Leave the pictures aside. Retype exactly the lines from the top of the data below through the one holding "to Pyramide/türkis [759,259]".
****************
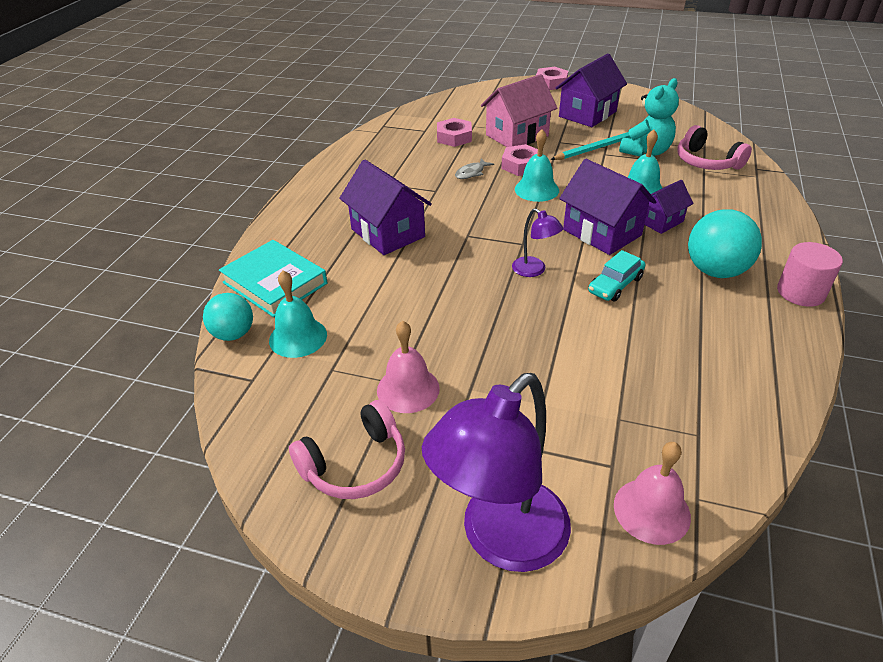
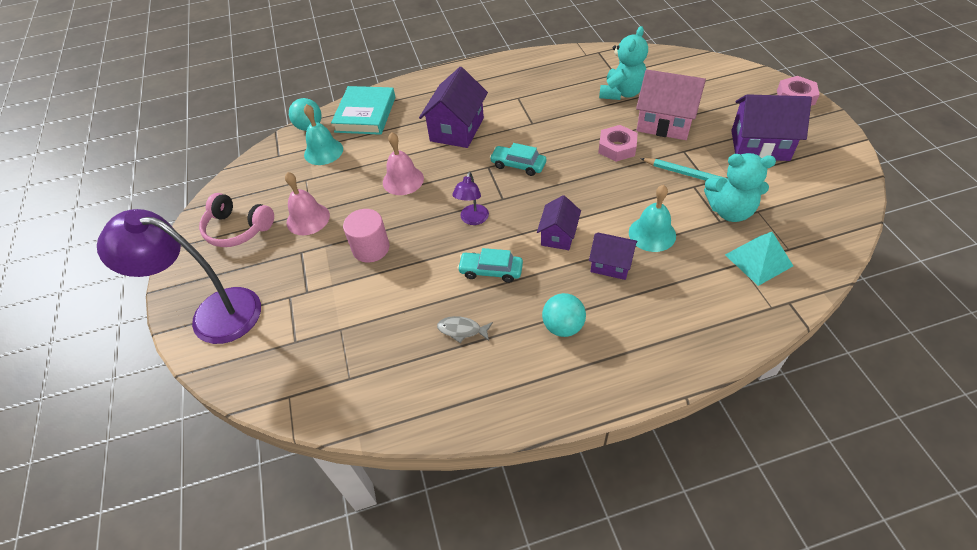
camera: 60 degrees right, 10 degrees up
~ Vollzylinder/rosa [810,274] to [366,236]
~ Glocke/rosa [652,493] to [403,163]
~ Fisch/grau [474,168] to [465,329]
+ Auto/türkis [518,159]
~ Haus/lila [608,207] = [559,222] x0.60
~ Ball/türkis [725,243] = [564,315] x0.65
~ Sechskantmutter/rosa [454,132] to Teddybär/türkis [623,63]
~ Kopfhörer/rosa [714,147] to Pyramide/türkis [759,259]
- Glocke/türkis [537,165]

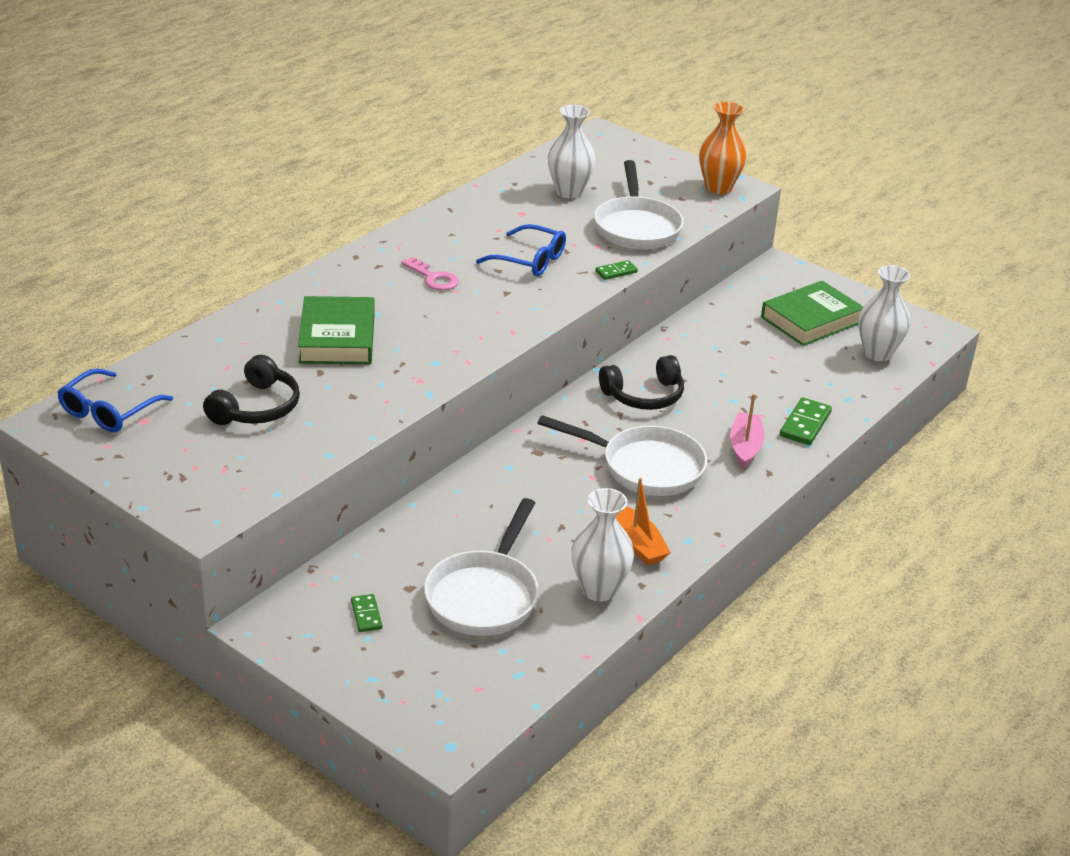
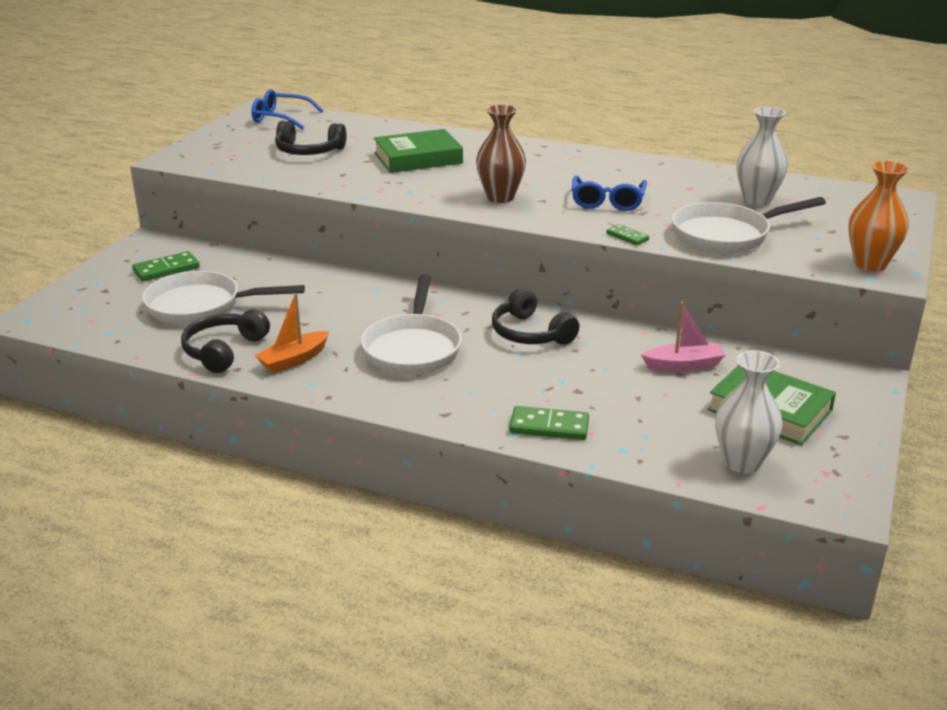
camera: 75 degrees right, 5 degrees down
~ Dominostein/grün [366,613] = [166,266] x1.65
~ Vase/weiß [602,544] to Kopfhörer/schwarz [225,341]
+ Vase/braun [501,153]
~ Boot/rosa [747,431] to [683,336]
- Schlüssel/rosa [430,274]

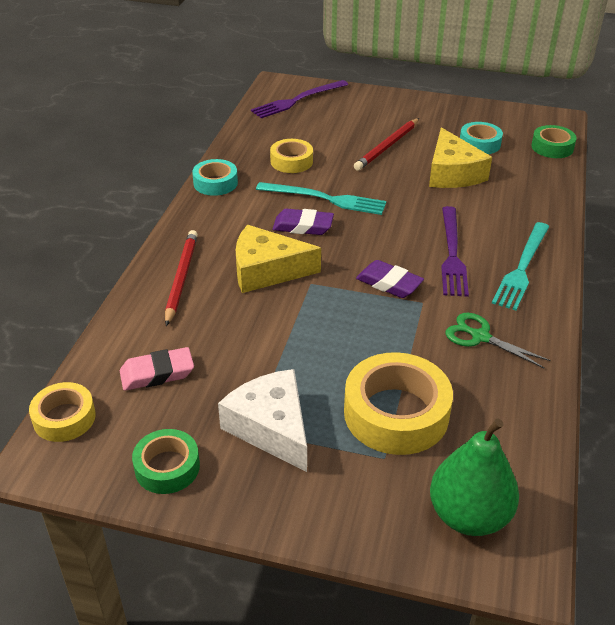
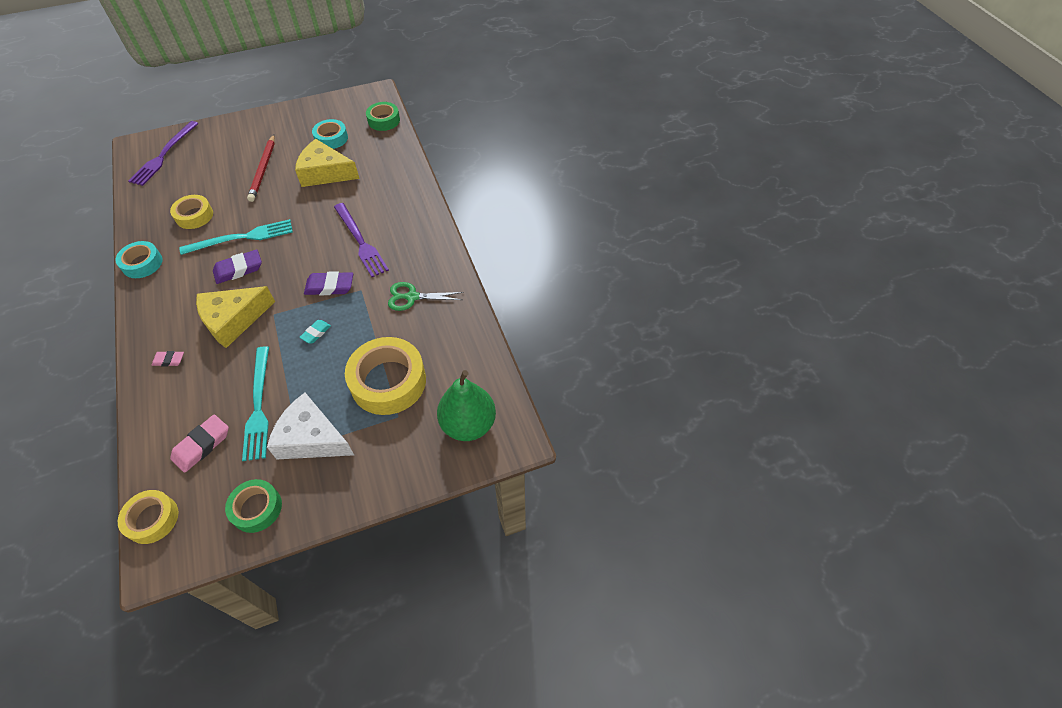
camera: 35 degrees left, 15 degrees up
~ Bleistift/rot [181,278] to Radiergummi/rosa [167,358]
~ Gabel/türkis [520,266] to [255,403]
~ Käse/gelb [460,158] = [327,163] 150 degrees clockwise
+ Radiergummi/türkis [315,331]

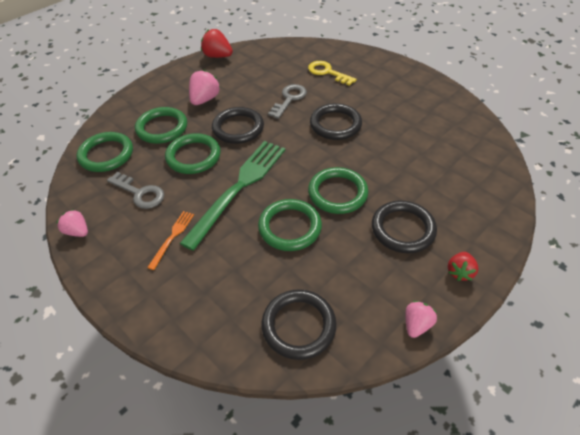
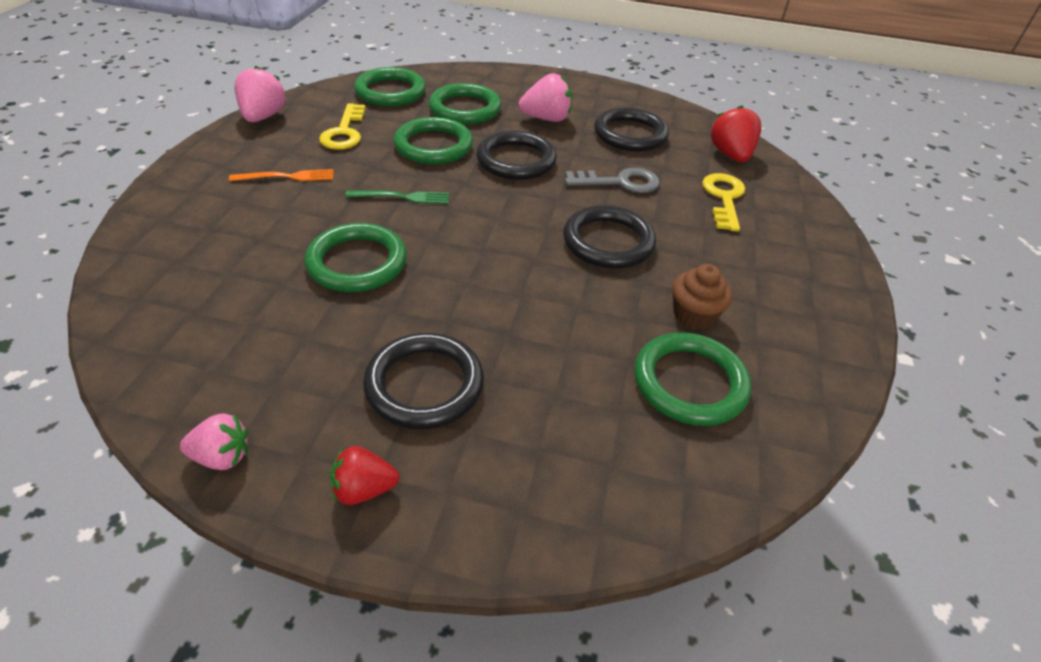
camera: 55 degrees right, 5 degrees down
~ Erdbeere/rosa [72,223] = [260,94] x1.52
~ Schlüssel/grau [135,190] to Schlüssel/gelb [342,126]
~ Gabel/grün [232,196] = [397,197] x0.44
~ Ring/schwarz [299,324] to [631,129]
~ Ring/grün [338,190] to [692,379]
+ Muffin/braun [702,296]
~ Erdbeere/rot [217,43] to [736,134]

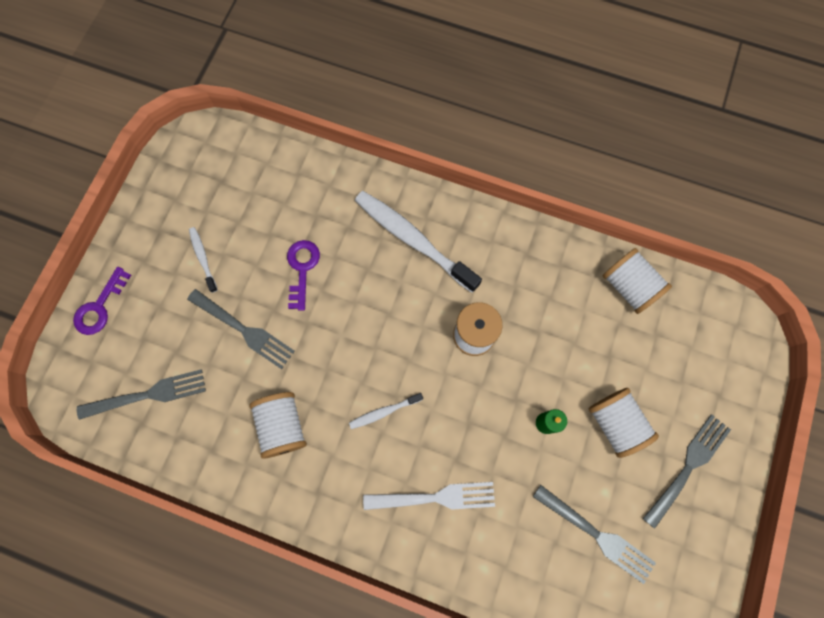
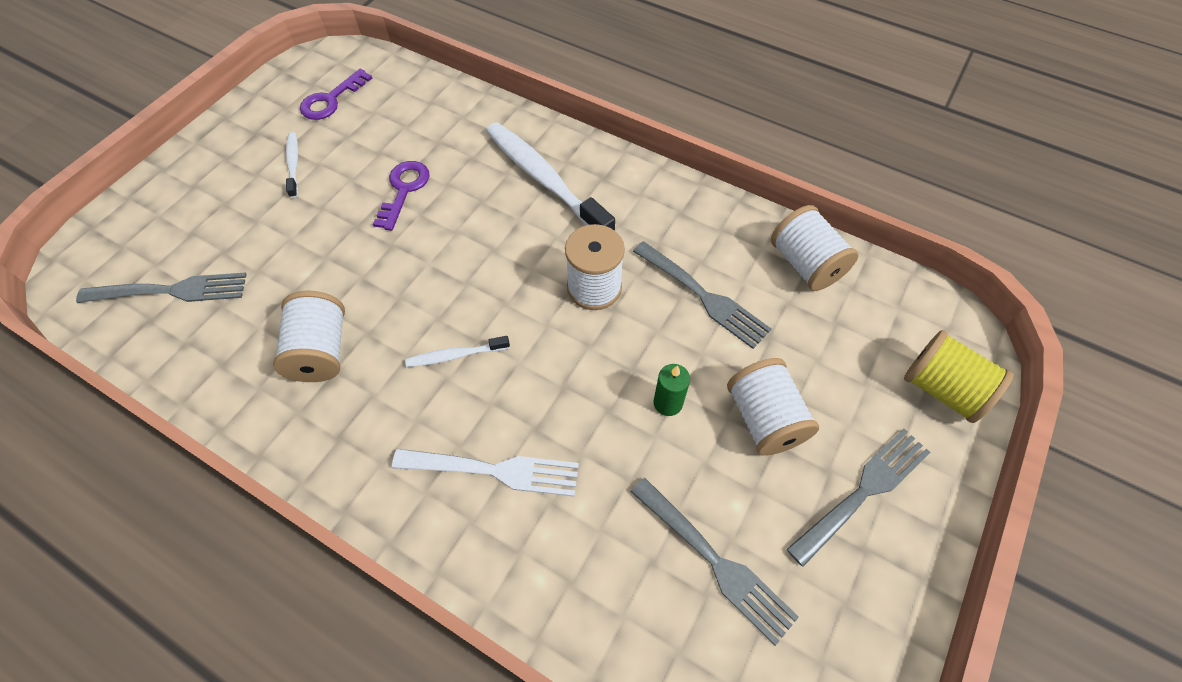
camera: 10 degrees right, 15 degrees down
~ Schlüssel/lila [102,301] to [336,94]
~ Gabel/grau [241,329] to [702,295]
+ Garnrolle/gelb [959,376]

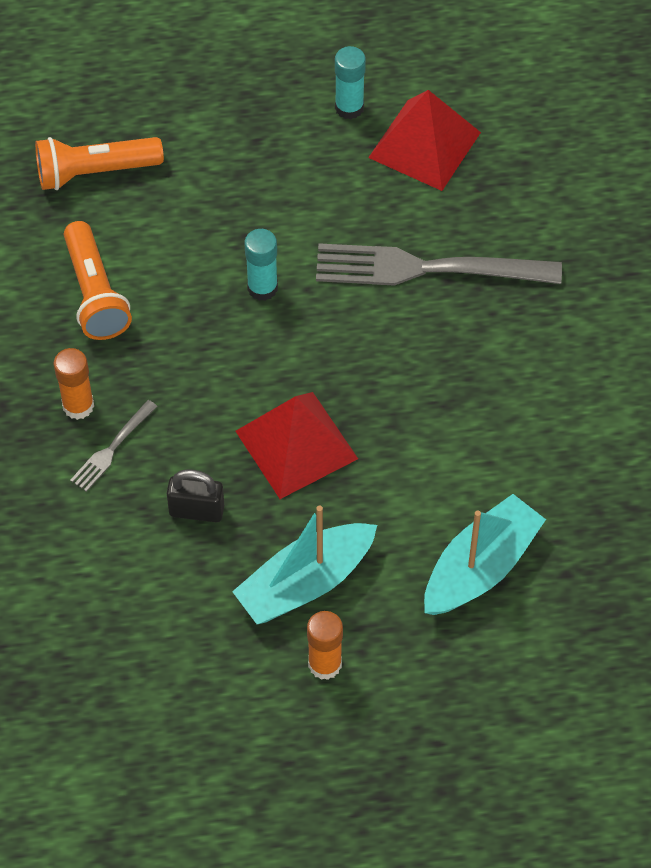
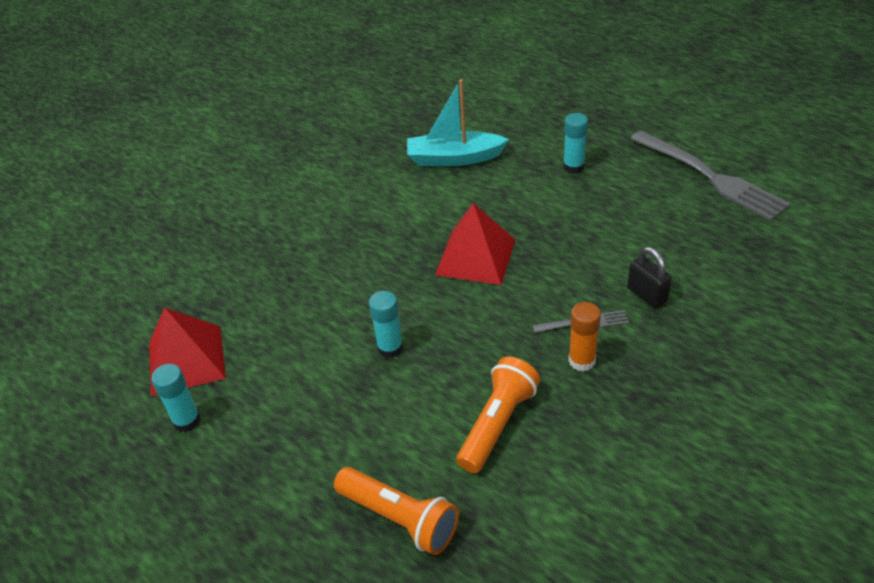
camera: 130 degrees left, 15 degrees down
~ Klebestift/orange [325,645] to Klebestift/türkis [575,143]
~ Vorhängeschloss/schwarz [195,496] to [649,278]
~ Gabel/grau [439,264] to [710,176]
- Boot/türkis [304,565]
****************
**Answer to this task**
camera: 60 degrees right, 10 degrees up
~ Vollzylinder/rosa [810,274] to [366,236]
~ Glocke/rosa [652,493] to [403,163]
~ Fisch/grau [474,168] to [465,329]
+ Auto/türkis [518,159]
~ Haus/lila [608,207] = [559,222] x0.60
~ Ball/türkis [725,243] = [564,315] x0.65
~ Sechskantmutter/rosa [454,132] to Teddybär/türkis [623,63]
~ Kopfhörer/rosa [714,147] to Pyramide/türkis [759,259]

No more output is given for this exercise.